%%

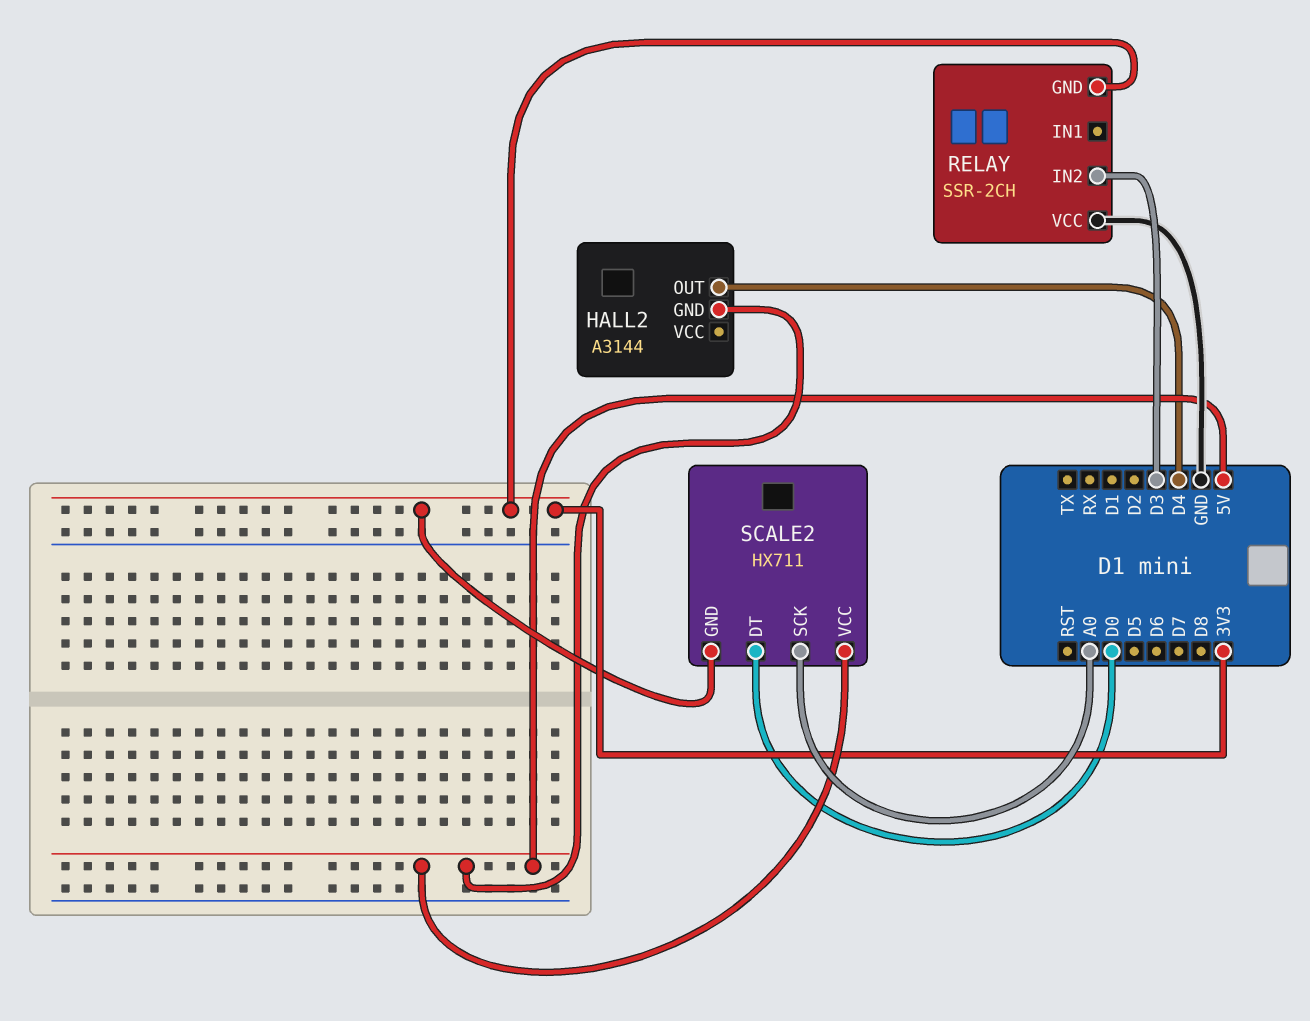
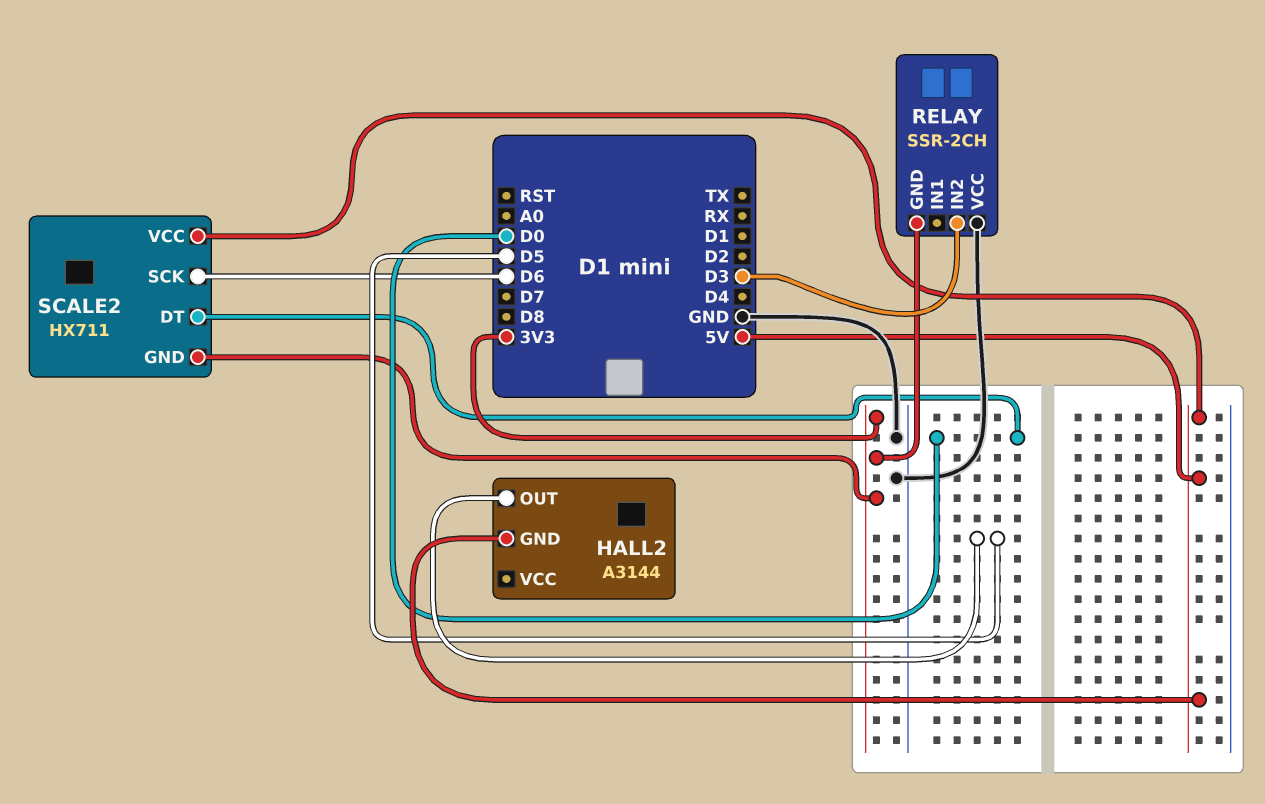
HALL2 pin OUT: D4 -> D5
SCALE2 pin SCK: A0 -> D6

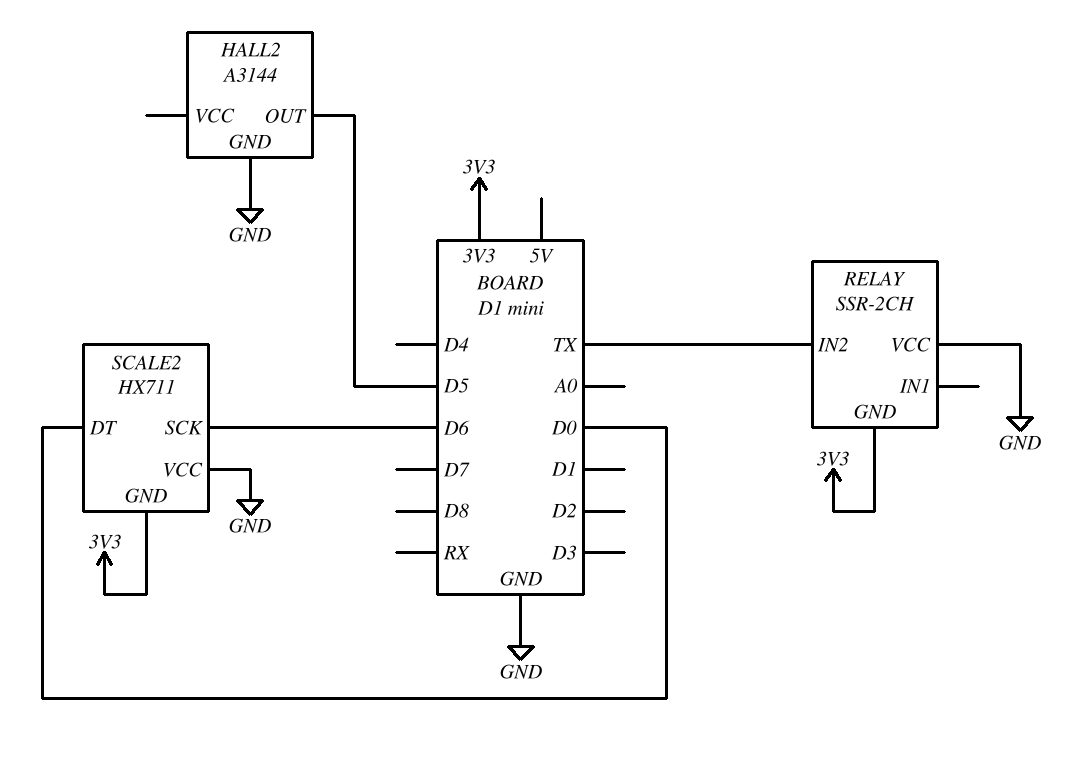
HALL2 pin GND: 5V -> GND
RELAY pin IN2: D3 -> TX
SCALE2 pin VCC: 5V -> GND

%%

▶ **WHAT THE EXERCISE ASKS**
Copy the data in full. No pictures belong in the copy.

▶ **RESULT**
HALL2 pin OUT: D4 -> D5
SCALE2 pin SCK: A0 -> D6

HALL2 pin GND: 5V -> GND
RELAY pin IN2: D3 -> TX
SCALE2 pin VCC: 5V -> GND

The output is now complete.